>> begin

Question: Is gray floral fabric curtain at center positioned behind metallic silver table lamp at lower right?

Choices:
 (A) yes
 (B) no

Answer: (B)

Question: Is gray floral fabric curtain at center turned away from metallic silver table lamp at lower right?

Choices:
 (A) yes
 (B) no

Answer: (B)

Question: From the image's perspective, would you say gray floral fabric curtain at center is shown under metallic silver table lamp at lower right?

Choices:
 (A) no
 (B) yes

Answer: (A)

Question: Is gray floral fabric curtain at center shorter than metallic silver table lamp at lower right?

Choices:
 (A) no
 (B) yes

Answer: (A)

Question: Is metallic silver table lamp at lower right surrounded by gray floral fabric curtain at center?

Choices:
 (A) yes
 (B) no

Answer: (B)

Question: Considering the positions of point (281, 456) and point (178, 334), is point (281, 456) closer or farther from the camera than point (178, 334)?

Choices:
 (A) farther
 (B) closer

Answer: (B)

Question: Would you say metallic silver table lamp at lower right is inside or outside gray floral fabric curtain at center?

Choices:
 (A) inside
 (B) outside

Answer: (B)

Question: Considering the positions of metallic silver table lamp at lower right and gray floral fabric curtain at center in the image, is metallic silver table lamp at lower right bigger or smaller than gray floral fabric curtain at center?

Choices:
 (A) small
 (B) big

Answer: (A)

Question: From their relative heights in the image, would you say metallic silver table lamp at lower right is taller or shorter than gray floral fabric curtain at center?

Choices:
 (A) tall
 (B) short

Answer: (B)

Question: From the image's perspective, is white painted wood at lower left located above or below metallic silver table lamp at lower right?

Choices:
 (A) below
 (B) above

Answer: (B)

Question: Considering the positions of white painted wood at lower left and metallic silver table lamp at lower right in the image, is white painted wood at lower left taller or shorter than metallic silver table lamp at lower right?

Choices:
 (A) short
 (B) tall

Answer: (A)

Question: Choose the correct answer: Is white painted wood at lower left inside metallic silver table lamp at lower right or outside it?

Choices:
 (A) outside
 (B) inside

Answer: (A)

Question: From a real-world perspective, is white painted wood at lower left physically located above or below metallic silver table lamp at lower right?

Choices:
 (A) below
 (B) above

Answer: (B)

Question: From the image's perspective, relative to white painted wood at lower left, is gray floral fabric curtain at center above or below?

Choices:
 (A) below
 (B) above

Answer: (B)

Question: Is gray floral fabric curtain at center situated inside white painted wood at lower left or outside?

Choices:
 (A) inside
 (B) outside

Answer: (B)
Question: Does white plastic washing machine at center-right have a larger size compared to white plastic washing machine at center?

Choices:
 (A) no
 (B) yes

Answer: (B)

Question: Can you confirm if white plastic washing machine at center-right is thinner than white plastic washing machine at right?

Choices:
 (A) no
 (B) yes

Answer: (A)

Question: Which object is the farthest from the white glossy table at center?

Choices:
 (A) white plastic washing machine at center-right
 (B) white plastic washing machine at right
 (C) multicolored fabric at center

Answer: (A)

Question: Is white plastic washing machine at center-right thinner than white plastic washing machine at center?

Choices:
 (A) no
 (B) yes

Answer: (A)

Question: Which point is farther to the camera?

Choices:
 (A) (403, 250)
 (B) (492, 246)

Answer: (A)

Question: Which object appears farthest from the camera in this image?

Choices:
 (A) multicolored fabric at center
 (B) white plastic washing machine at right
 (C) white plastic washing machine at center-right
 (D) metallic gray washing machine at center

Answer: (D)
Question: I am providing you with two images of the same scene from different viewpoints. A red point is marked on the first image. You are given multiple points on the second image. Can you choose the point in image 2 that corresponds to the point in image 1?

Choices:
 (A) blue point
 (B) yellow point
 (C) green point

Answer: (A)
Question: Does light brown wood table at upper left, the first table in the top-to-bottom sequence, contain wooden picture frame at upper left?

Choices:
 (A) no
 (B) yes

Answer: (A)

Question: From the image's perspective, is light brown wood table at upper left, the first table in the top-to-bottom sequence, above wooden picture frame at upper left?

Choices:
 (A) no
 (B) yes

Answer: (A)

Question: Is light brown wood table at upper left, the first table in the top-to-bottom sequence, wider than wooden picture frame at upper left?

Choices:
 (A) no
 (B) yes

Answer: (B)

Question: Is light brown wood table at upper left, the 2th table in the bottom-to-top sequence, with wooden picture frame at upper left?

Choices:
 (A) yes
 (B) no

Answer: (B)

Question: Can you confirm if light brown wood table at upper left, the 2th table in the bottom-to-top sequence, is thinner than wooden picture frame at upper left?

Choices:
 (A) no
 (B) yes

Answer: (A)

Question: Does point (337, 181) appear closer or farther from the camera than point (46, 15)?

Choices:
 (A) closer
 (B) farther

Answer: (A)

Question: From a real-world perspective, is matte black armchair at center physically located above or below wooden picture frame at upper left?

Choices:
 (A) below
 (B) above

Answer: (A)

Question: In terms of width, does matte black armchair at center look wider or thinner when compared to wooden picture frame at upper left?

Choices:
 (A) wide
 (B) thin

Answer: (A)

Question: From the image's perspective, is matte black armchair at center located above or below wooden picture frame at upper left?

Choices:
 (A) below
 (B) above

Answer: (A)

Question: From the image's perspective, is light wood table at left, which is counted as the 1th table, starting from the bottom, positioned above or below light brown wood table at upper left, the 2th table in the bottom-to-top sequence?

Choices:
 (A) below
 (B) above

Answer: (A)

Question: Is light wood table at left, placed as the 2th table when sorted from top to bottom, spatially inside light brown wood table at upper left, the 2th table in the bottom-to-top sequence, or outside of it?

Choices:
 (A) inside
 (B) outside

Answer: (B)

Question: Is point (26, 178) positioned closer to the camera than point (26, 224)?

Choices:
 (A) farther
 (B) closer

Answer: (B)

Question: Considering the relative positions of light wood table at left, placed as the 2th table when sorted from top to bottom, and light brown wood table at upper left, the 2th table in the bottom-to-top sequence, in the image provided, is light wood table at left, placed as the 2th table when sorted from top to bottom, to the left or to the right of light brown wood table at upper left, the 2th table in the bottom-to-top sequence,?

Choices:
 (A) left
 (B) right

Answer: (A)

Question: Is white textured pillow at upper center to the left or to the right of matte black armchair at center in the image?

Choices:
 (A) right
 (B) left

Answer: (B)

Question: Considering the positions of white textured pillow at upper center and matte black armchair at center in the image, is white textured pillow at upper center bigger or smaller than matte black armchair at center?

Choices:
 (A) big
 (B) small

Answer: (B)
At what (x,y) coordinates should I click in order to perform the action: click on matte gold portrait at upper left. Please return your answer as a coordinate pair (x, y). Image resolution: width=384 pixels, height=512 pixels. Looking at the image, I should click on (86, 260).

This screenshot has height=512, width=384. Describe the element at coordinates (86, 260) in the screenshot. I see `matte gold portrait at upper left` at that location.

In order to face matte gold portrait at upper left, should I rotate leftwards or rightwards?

>> end

• _Task to complete_
Copy out all of the lines above, word for word, with nothing changed.

• _Final result_
Question: Is gray floral fabric curtain at center positioned behind metallic silver table lamp at lower right?

Choices:
 (A) yes
 (B) no

Answer: (B)

Question: Is gray floral fabric curtain at center turned away from metallic silver table lamp at lower right?

Choices:
 (A) yes
 (B) no

Answer: (B)

Question: From the image's perspective, would you say gray floral fabric curtain at center is shown under metallic silver table lamp at lower right?

Choices:
 (A) no
 (B) yes

Answer: (A)

Question: Is gray floral fabric curtain at center shorter than metallic silver table lamp at lower right?

Choices:
 (A) no
 (B) yes

Answer: (A)

Question: Is metallic silver table lamp at lower right surrounded by gray floral fabric curtain at center?

Choices:
 (A) yes
 (B) no

Answer: (B)

Question: Considering the positions of point (281, 456) and point (178, 334), is point (281, 456) closer or farther from the camera than point (178, 334)?

Choices:
 (A) farther
 (B) closer

Answer: (B)

Question: Would you say metallic silver table lamp at lower right is inside or outside gray floral fabric curtain at center?

Choices:
 (A) inside
 (B) outside

Answer: (B)

Question: Considering the positions of metallic silver table lamp at lower right and gray floral fabric curtain at center in the image, is metallic silver table lamp at lower right bigger or smaller than gray floral fabric curtain at center?

Choices:
 (A) small
 (B) big

Answer: (A)

Question: From their relative heights in the image, would you say metallic silver table lamp at lower right is taller or shorter than gray floral fabric curtain at center?

Choices:
 (A) tall
 (B) short

Answer: (B)

Question: From the image's perspective, is white painted wood at lower left located above or below metallic silver table lamp at lower right?

Choices:
 (A) below
 (B) above

Answer: (B)

Question: Considering the positions of white painted wood at lower left and metallic silver table lamp at lower right in the image, is white painted wood at lower left taller or shorter than metallic silver table lamp at lower right?

Choices:
 (A) short
 (B) tall

Answer: (A)

Question: Choose the correct answer: Is white painted wood at lower left inside metallic silver table lamp at lower right or outside it?

Choices:
 (A) outside
 (B) inside

Answer: (A)

Question: From a real-world perspective, is white painted wood at lower left physically located above or below metallic silver table lamp at lower right?

Choices:
 (A) below
 (B) above

Answer: (B)

Question: From the image's perspective, relative to white painted wood at lower left, is gray floral fabric curtain at center above or below?

Choices:
 (A) below
 (B) above

Answer: (B)

Question: Is gray floral fabric curtain at center situated inside white painted wood at lower left or outside?

Choices:
 (A) inside
 (B) outside

Answer: (B)
Question: Does white plastic washing machine at center-right have a larger size compared to white plastic washing machine at center?

Choices:
 (A) no
 (B) yes

Answer: (B)

Question: Can you confirm if white plastic washing machine at center-right is thinner than white plastic washing machine at right?

Choices:
 (A) no
 (B) yes

Answer: (A)

Question: Which object is the farthest from the white glossy table at center?

Choices:
 (A) white plastic washing machine at center-right
 (B) white plastic washing machine at right
 (C) multicolored fabric at center

Answer: (A)

Question: Is white plastic washing machine at center-right thinner than white plastic washing machine at center?

Choices:
 (A) no
 (B) yes

Answer: (A)

Question: Which point is farther to the camera?

Choices:
 (A) (403, 250)
 (B) (492, 246)

Answer: (A)

Question: Which object appears farthest from the camera in this image?

Choices:
 (A) multicolored fabric at center
 (B) white plastic washing machine at right
 (C) white plastic washing machine at center-right
 (D) metallic gray washing machine at center

Answer: (D)
Question: I am providing you with two images of the same scene from different viewpoints. A red point is marked on the first image. You are given multiple points on the second image. Can you choose the point in image 2 that corresponds to the point in image 1?

Choices:
 (A) blue point
 (B) yellow point
 (C) green point

Answer: (A)
Question: Does light brown wood table at upper left, the first table in the top-to-bottom sequence, contain wooden picture frame at upper left?

Choices:
 (A) no
 (B) yes

Answer: (A)

Question: From the image's perspective, is light brown wood table at upper left, the first table in the top-to-bottom sequence, above wooden picture frame at upper left?

Choices:
 (A) no
 (B) yes

Answer: (A)

Question: Is light brown wood table at upper left, the first table in the top-to-bottom sequence, wider than wooden picture frame at upper left?

Choices:
 (A) no
 (B) yes

Answer: (B)

Question: Is light brown wood table at upper left, the 2th table in the bottom-to-top sequence, with wooden picture frame at upper left?

Choices:
 (A) yes
 (B) no

Answer: (B)

Question: Can you confirm if light brown wood table at upper left, the 2th table in the bottom-to-top sequence, is thinner than wooden picture frame at upper left?

Choices:
 (A) no
 (B) yes

Answer: (A)

Question: Does point (337, 181) appear closer or farther from the camera than point (46, 15)?

Choices:
 (A) closer
 (B) farther

Answer: (A)

Question: From a real-world perspective, is matte black armchair at center physically located above or below wooden picture frame at upper left?

Choices:
 (A) below
 (B) above

Answer: (A)

Question: In terms of width, does matte black armchair at center look wider or thinner when compared to wooden picture frame at upper left?

Choices:
 (A) wide
 (B) thin

Answer: (A)

Question: From the image's perspective, is matte black armchair at center located above or below wooden picture frame at upper left?

Choices:
 (A) below
 (B) above

Answer: (A)

Question: From the image's perspective, is light wood table at left, which is counted as the 1th table, starting from the bottom, positioned above or below light brown wood table at upper left, the 2th table in the bottom-to-top sequence?

Choices:
 (A) below
 (B) above

Answer: (A)

Question: Is light wood table at left, placed as the 2th table when sorted from top to bottom, spatially inside light brown wood table at upper left, the 2th table in the bottom-to-top sequence, or outside of it?

Choices:
 (A) inside
 (B) outside

Answer: (B)

Question: Is point (26, 178) positioned closer to the camera than point (26, 224)?

Choices:
 (A) farther
 (B) closer

Answer: (B)

Question: Considering the relative positions of light wood table at left, placed as the 2th table when sorted from top to bottom, and light brown wood table at upper left, the 2th table in the bottom-to-top sequence, in the image provided, is light wood table at left, placed as the 2th table when sorted from top to bottom, to the left or to the right of light brown wood table at upper left, the 2th table in the bottom-to-top sequence,?

Choices:
 (A) left
 (B) right

Answer: (A)

Question: Is white textured pillow at upper center to the left or to the right of matte black armchair at center in the image?

Choices:
 (A) right
 (B) left

Answer: (B)

Question: Considering the positions of white textured pillow at upper center and matte black armchair at center in the image, is white textured pillow at upper center bigger or smaller than matte black armchair at center?

Choices:
 (A) big
 (B) small

Answer: (B)
At what (x,y) coordinates should I click in order to perform the action: click on matte gold portrait at upper left. Please return your answer as a coordinate pair (x, y). Image resolution: width=384 pixels, height=512 pixels. Looking at the image, I should click on (86, 260).

This screenshot has height=512, width=384. Describe the element at coordinates (86, 260) in the screenshot. I see `matte gold portrait at upper left` at that location.

In order to face matte gold portrait at upper left, should I rotate leftwards or rightwards?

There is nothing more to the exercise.